Input for this task: Begin
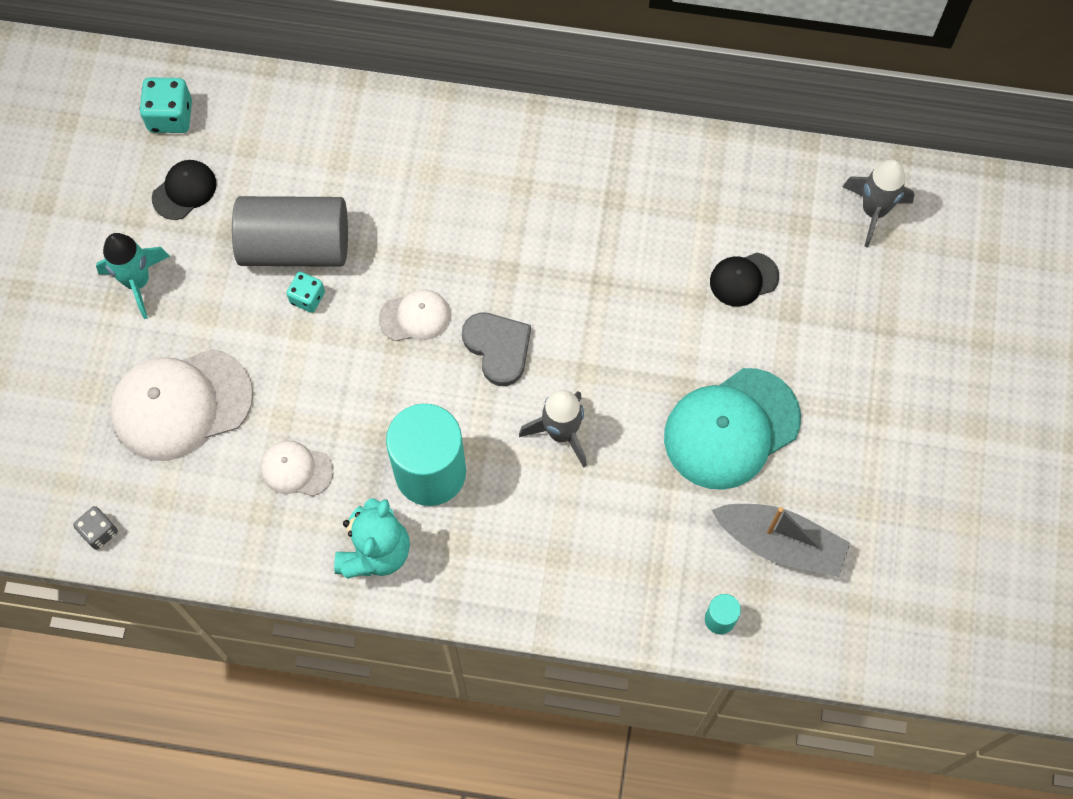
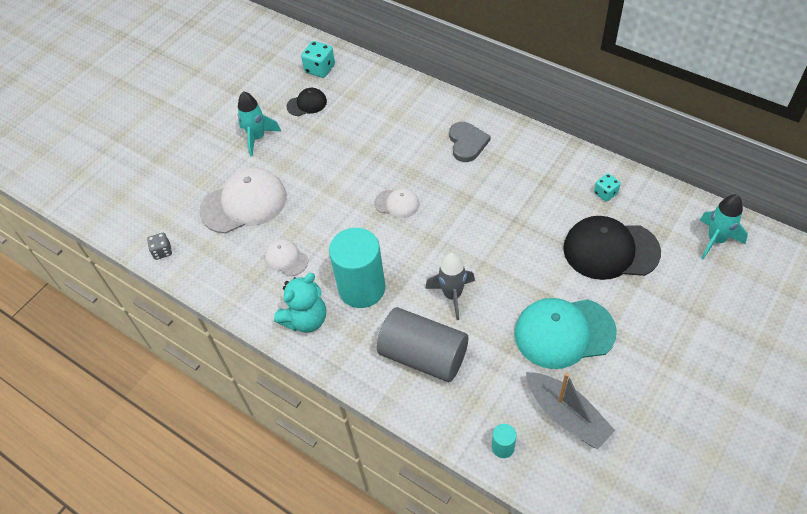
camera: 30 degrees right, 15 degrees down
(181, 404) = (244, 203): white cap -> white cap turned 150 degrees clockwise
(295, 246) = (350, 147): grey cylinder -> grey cylinder (423, 356)
(307, 298) = (342, 174): turquoise dice -> turquoise dice (605, 193)
(498, 348) = (437, 236): grey heart -> grey heart (467, 143)
(743, 279) = (610, 250): black cap -> black cap, size x1.97
(873, 211) = (715, 240): grey rocket -> turquoise rocket

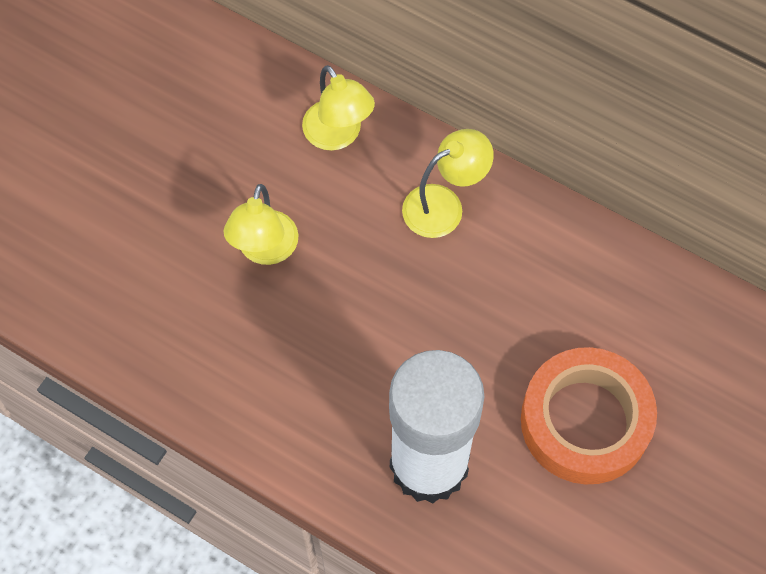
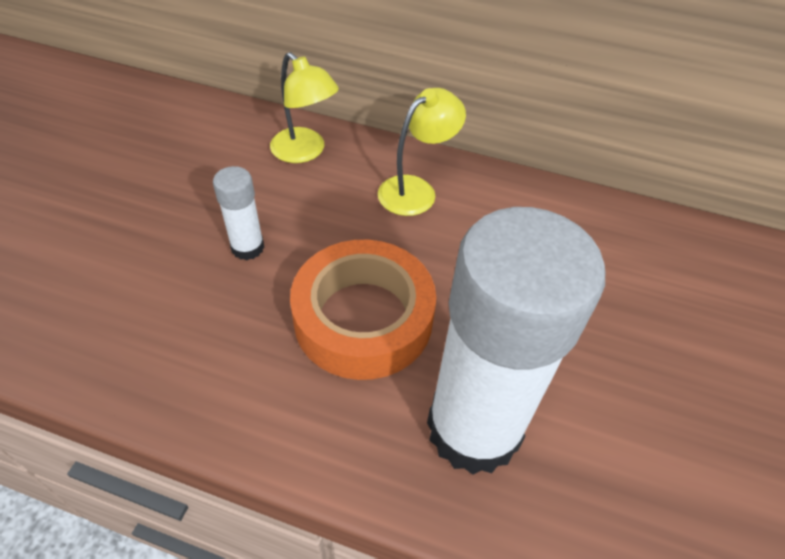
camera: 15 degrees left, 15 degrees down
(265, 250) = (247, 247): yellow lamp -> white glue stick
(585, 421) = (622, 352): orange tape -> orange tape (363, 318)

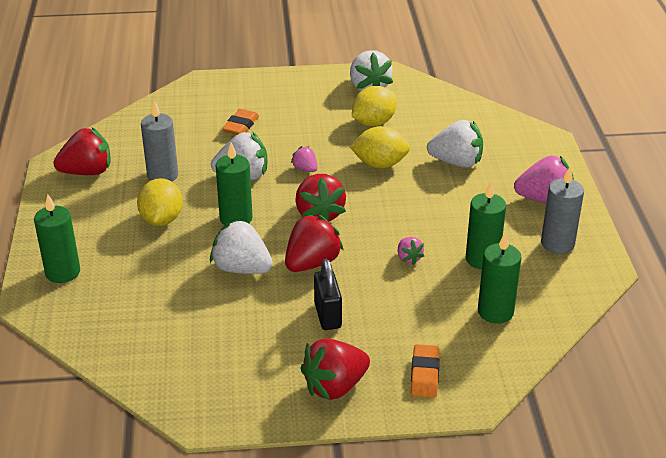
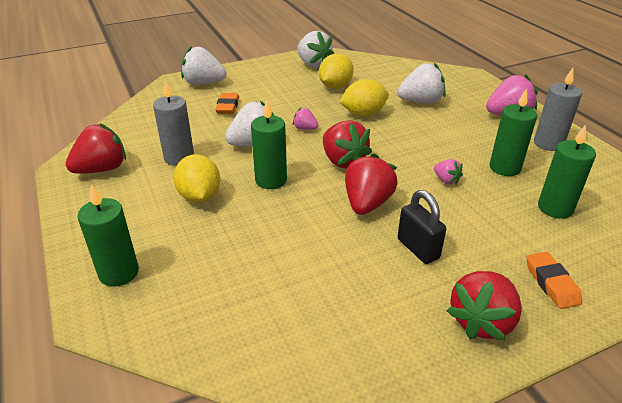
camera: 20 degrees left, 0 degrees up
(241, 268) = (306, 224): white strawberry -> white strawberry (203, 83)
Input for this task: End
# Your objective:
Only lines containing the string "down" are needed. Pull each of them out of the records above.

# Result below:
camera: 30 degrees right, 15 degrees down
camera: 15 degrees left, 15 degrees down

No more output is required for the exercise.